Input for this task =
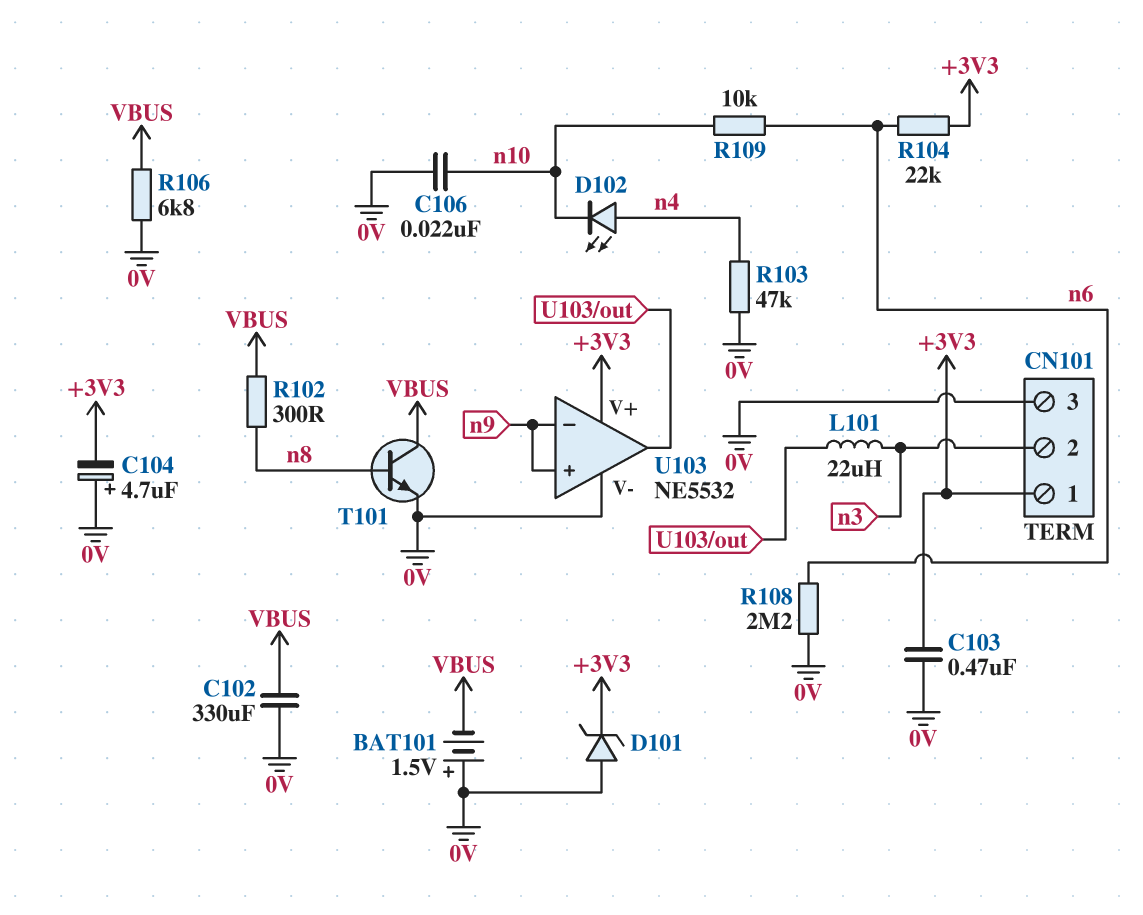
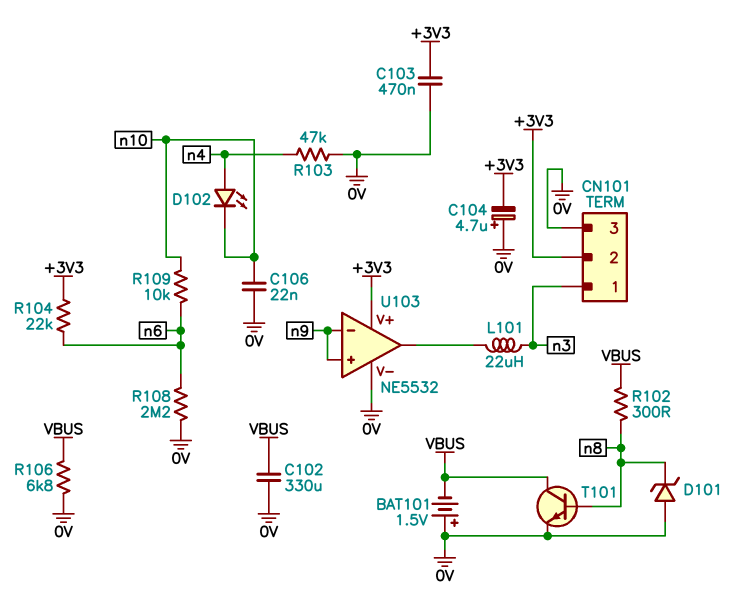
CN101 pin 1: +3V3 -> n3
CN101 pin 2: n3 -> +3V3
D101: zener (A 0V, K +3V3) -> zener (A 0V, K n8)

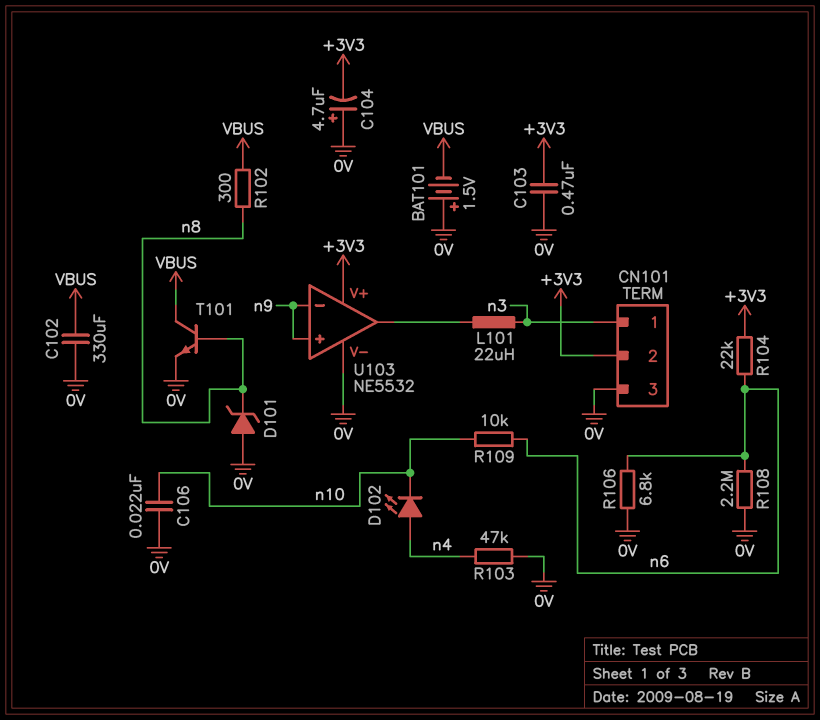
R106: 6.8k (0V, VBUS) -> 6.8k (0V, n6)

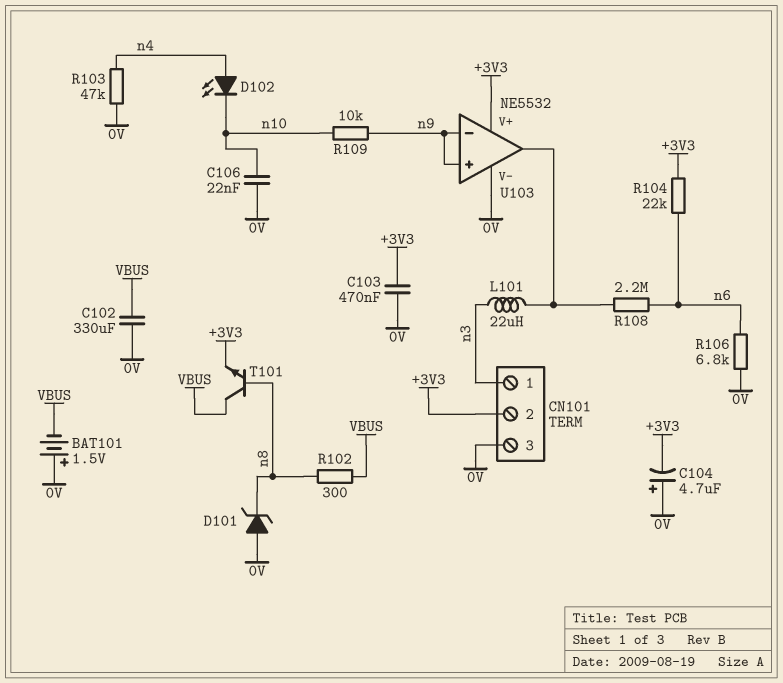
R108: 2.2M (0V, n6) -> 2.2M (U103/out, n6)
R109: 10k (n6, n10) -> 10k (n9, n10)
T101: NPN (B n8, C VBUS, E 0V) -> NPN (B n8, C VBUS, E +3V3)

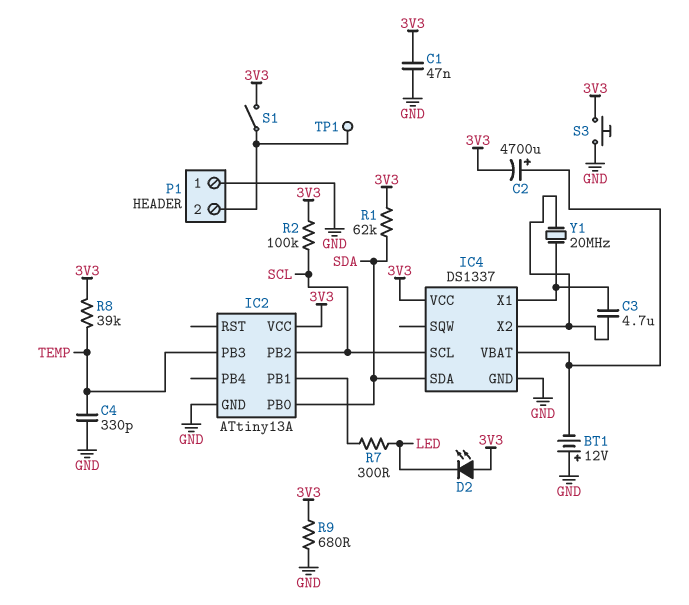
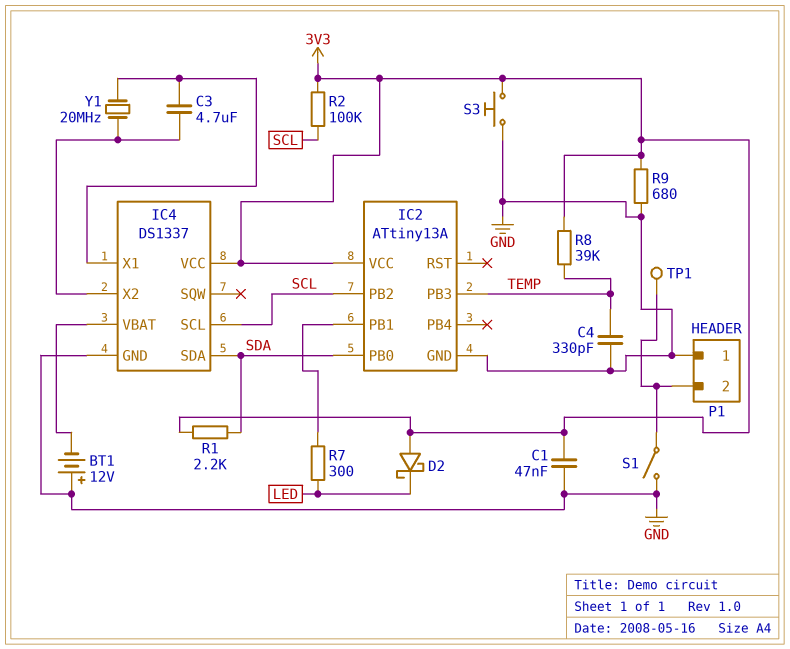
C2: 4700uF (plus IC4/VBAT, minus 3V3) -> none
D2: LED (A 3V3, K LED) -> schottky (A 3V3, K LED)
R1: 62k (3V3, SDA) -> 2.2k (3V3, SDA)
S1: switch (3V3, P1/2) -> switch (GND, P1/2)

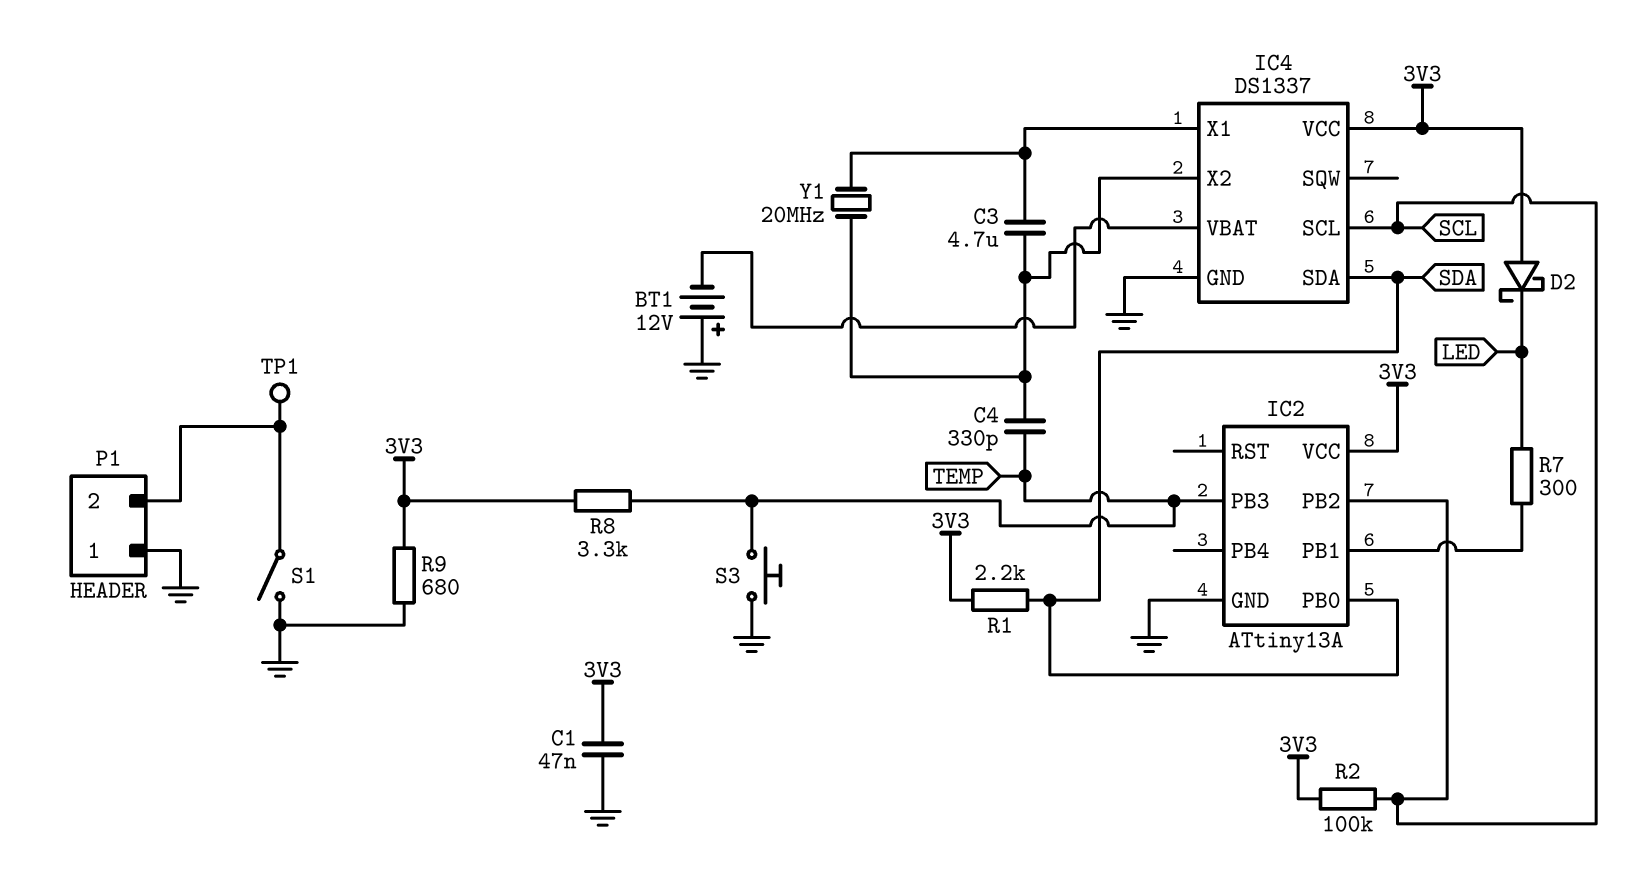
C4: 330pF (GND, TEMP) -> 330pF (IC4/X2, TEMP)
R8: 39k (3V3, TEMP) -> 3.3k (3V3, TEMP)
S3: button (3V3, GND) -> button (GND, TEMP)

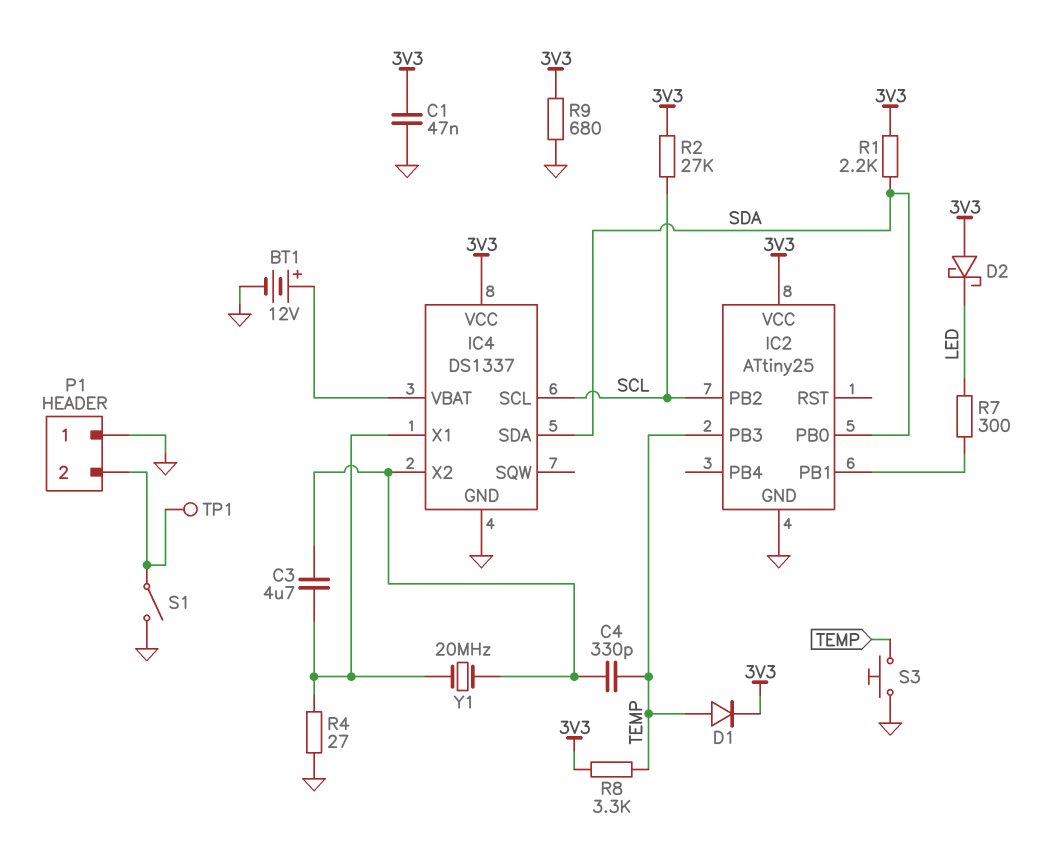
BT1: 12V (plus GND, minus IC4/VBAT) -> 12V (plus IC4/VBAT, minus GND)
D1: none -> diode (A TEMP, K 3V3)
IC2: ATtiny13A -> ATtiny25
R2: 100k (3V3, SCL) -> 27k (3V3, SCL)
R4: none -> 27 (GND, IC4/X1)

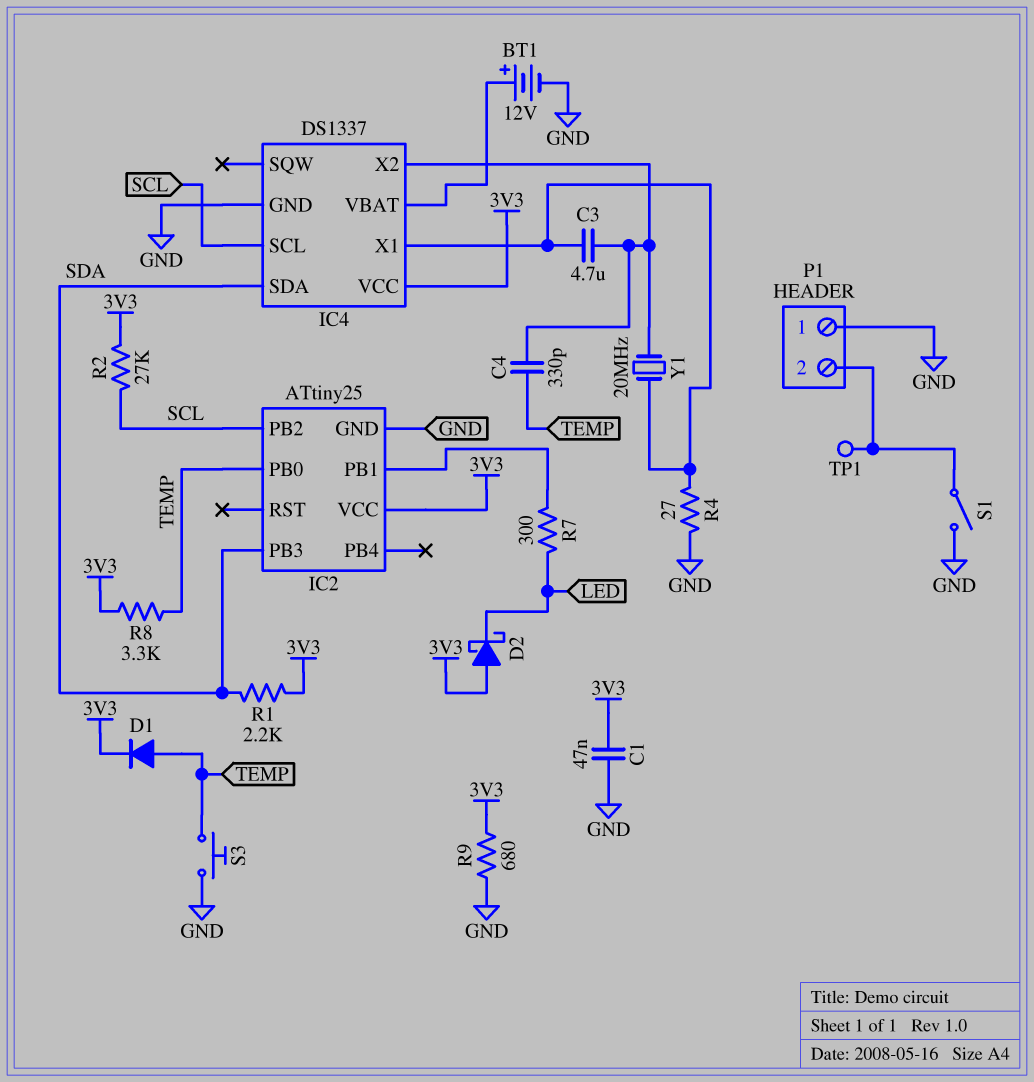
IC2 pin PB0: SDA -> TEMP
IC2 pin PB3: TEMP -> SDA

Work order =
Repeat the data word for word. Images are not part of the copy.

Task solution =
CN101 pin 1: +3V3 -> n3
CN101 pin 2: n3 -> +3V3
D101: zener (A 0V, K +3V3) -> zener (A 0V, K n8)

R106: 6.8k (0V, VBUS) -> 6.8k (0V, n6)

R108: 2.2M (0V, n6) -> 2.2M (U103/out, n6)
R109: 10k (n6, n10) -> 10k (n9, n10)
T101: NPN (B n8, C VBUS, E 0V) -> NPN (B n8, C VBUS, E +3V3)

C2: 4700uF (plus IC4/VBAT, minus 3V3) -> none
D2: LED (A 3V3, K LED) -> schottky (A 3V3, K LED)
R1: 62k (3V3, SDA) -> 2.2k (3V3, SDA)
S1: switch (3V3, P1/2) -> switch (GND, P1/2)

C4: 330pF (GND, TEMP) -> 330pF (IC4/X2, TEMP)
R8: 39k (3V3, TEMP) -> 3.3k (3V3, TEMP)
S3: button (3V3, GND) -> button (GND, TEMP)

BT1: 12V (plus GND, minus IC4/VBAT) -> 12V (plus IC4/VBAT, minus GND)
D1: none -> diode (A TEMP, K 3V3)
IC2: ATtiny13A -> ATtiny25
R2: 100k (3V3, SCL) -> 27k (3V3, SCL)
R4: none -> 27 (GND, IC4/X1)

IC2 pin PB0: SDA -> TEMP
IC2 pin PB3: TEMP -> SDA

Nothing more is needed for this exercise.